**BRIEF:** Scan the data below and copy each line where "none" occurs.

**PROVIDED RECORDS:**
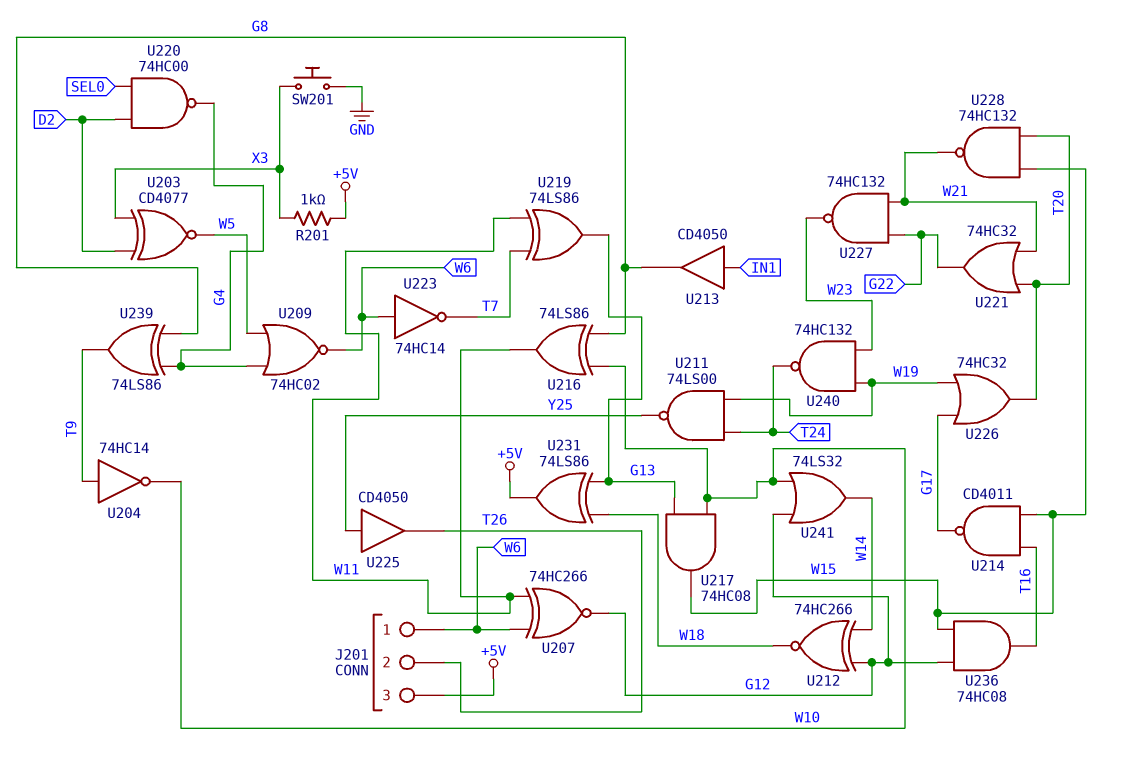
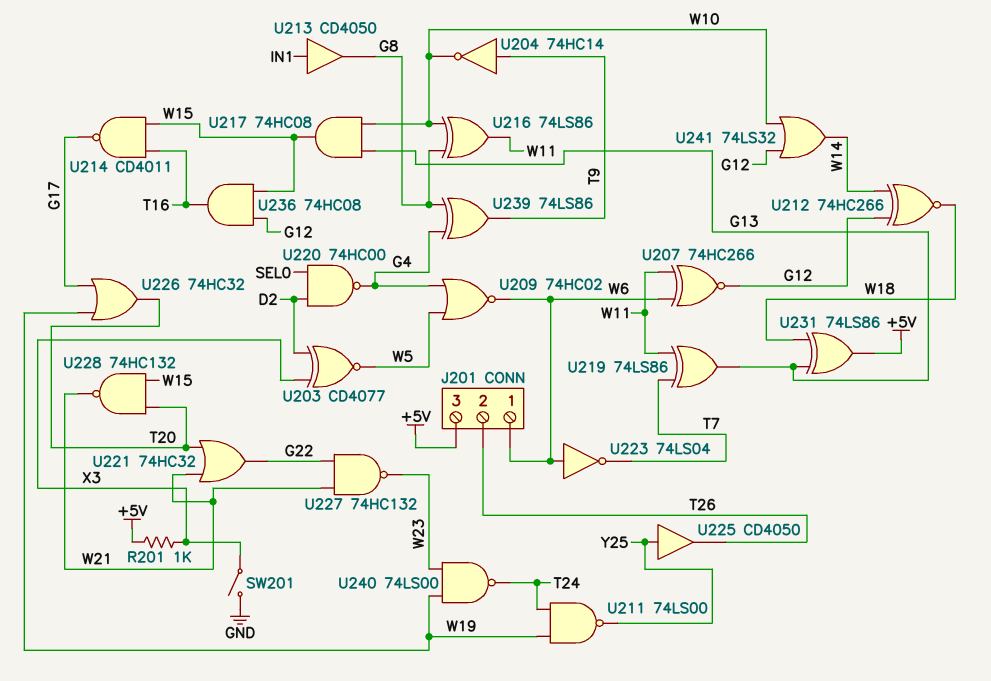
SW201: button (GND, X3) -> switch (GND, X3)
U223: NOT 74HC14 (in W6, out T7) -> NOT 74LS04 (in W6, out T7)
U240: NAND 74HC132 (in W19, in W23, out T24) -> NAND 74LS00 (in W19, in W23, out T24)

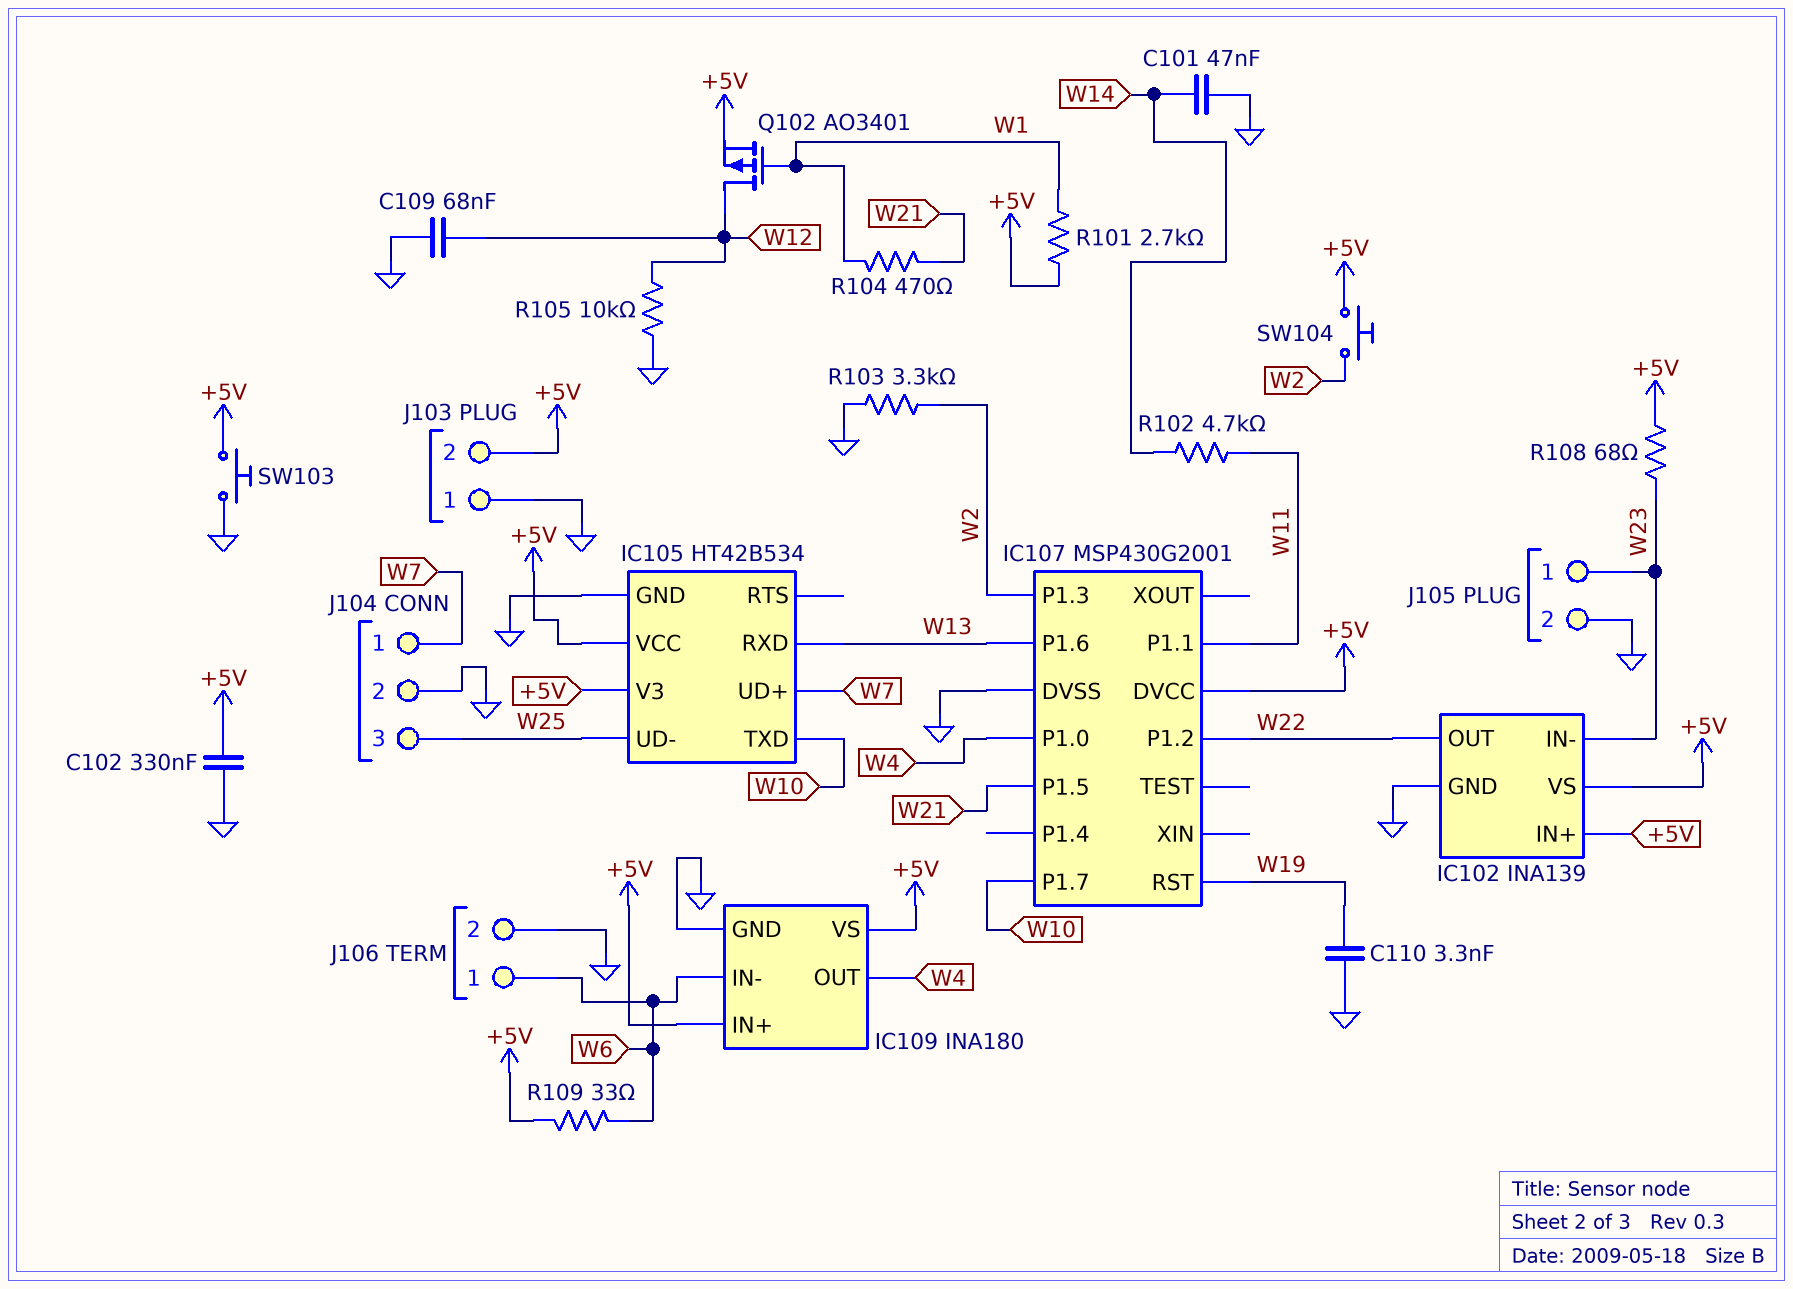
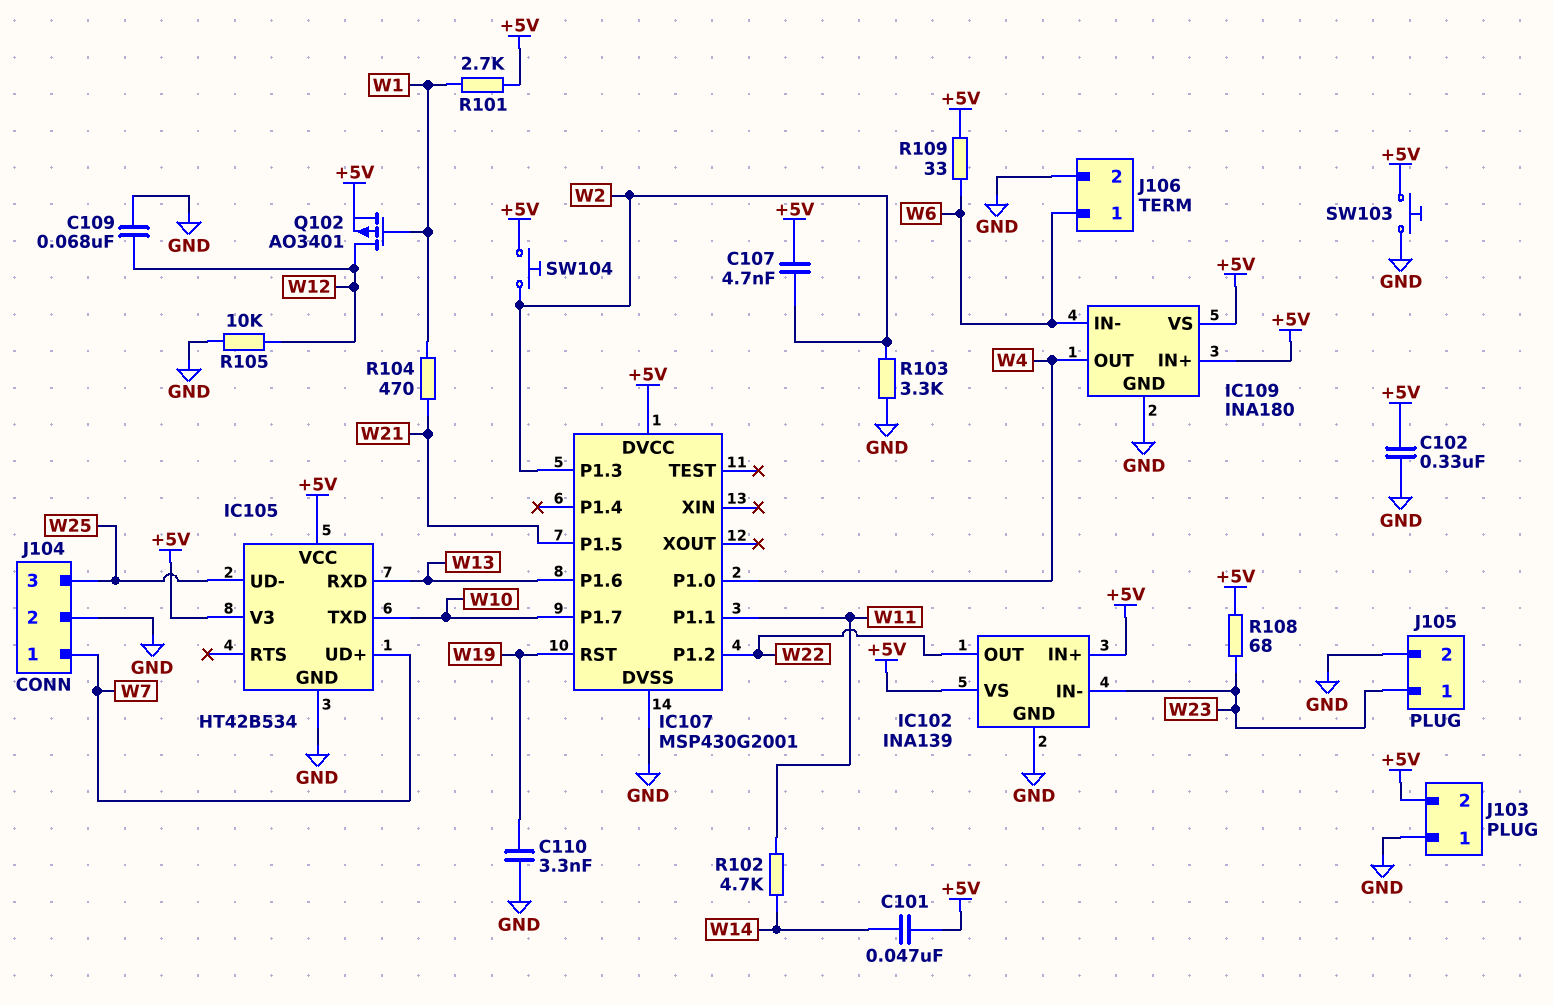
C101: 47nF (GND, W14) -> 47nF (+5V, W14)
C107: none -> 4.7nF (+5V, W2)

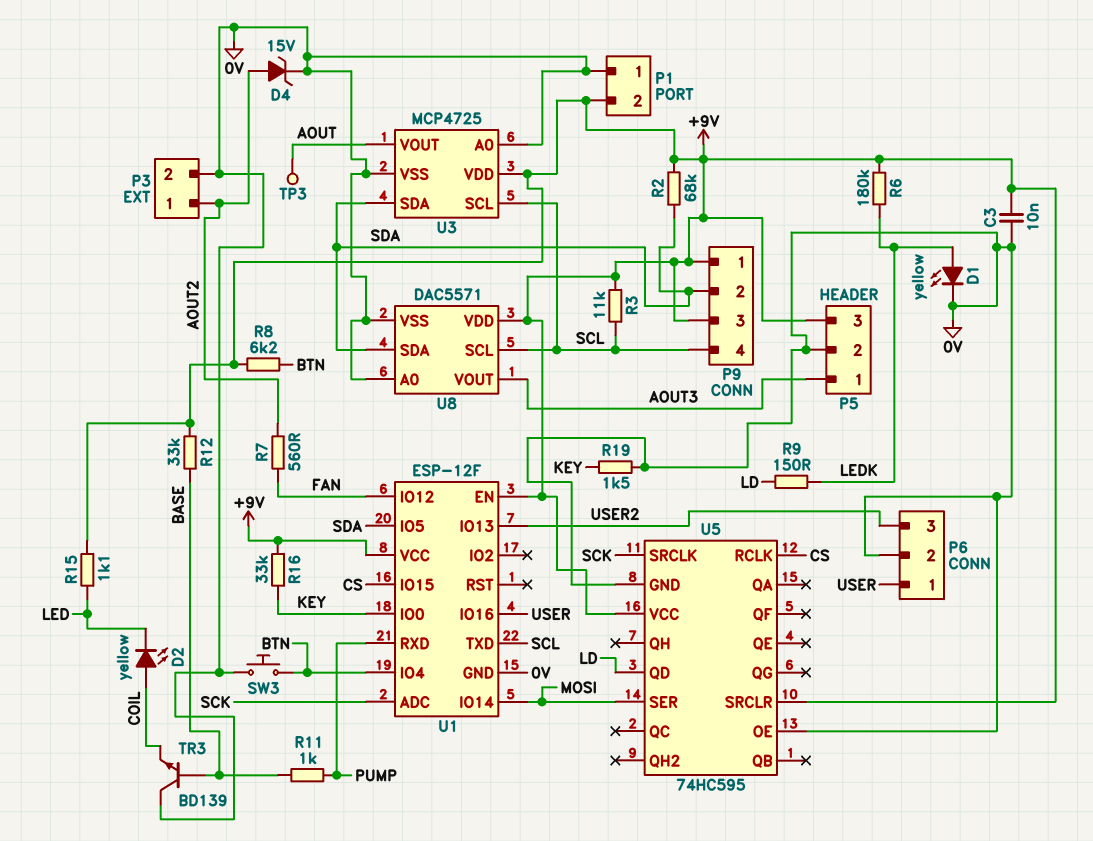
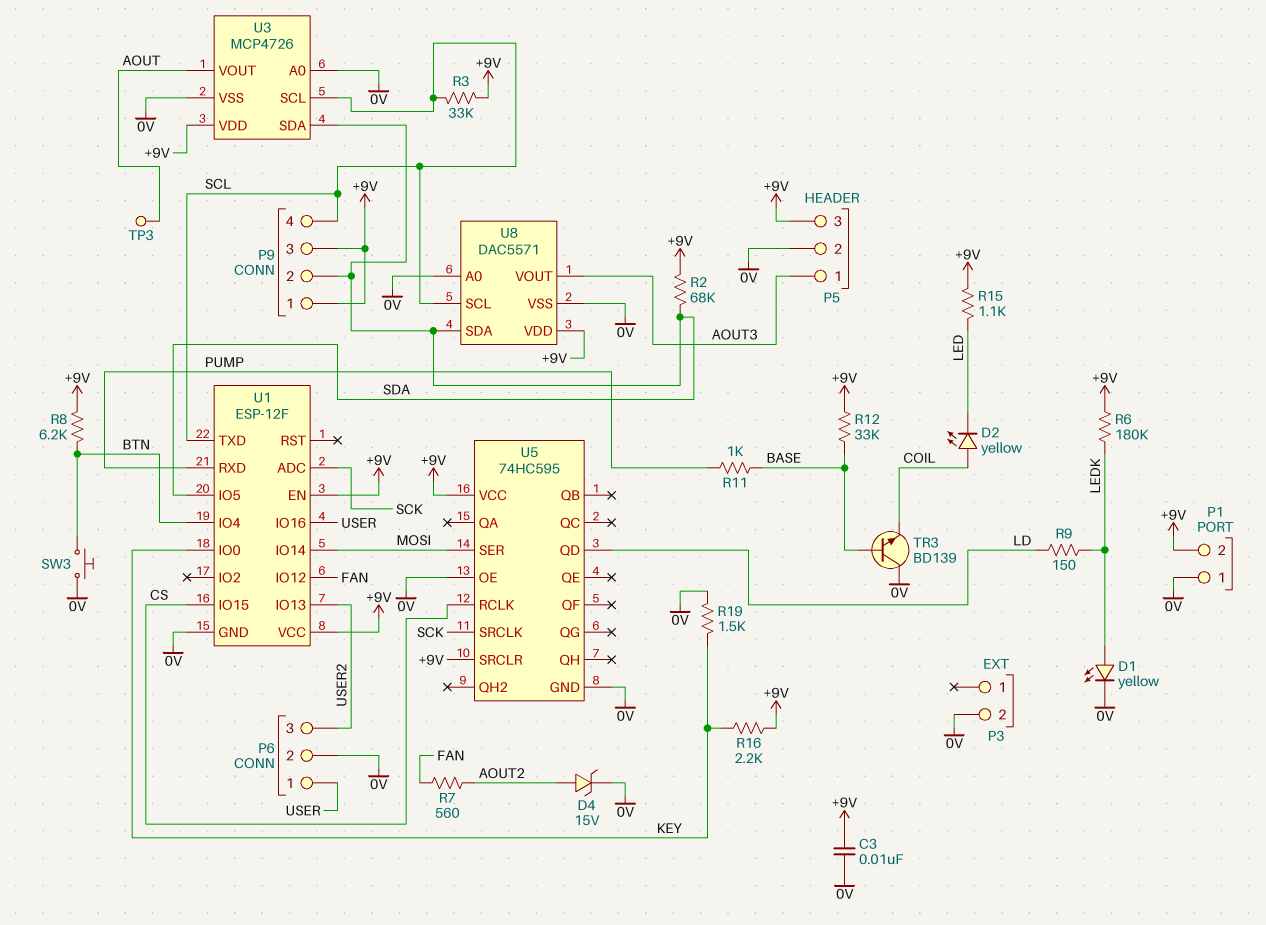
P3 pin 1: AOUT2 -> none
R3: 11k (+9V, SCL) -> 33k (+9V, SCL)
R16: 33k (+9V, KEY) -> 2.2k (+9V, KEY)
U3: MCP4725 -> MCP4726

**TASK RESULT:**
C107: none -> 4.7nF (+5V, W2)
P3 pin 1: AOUT2 -> none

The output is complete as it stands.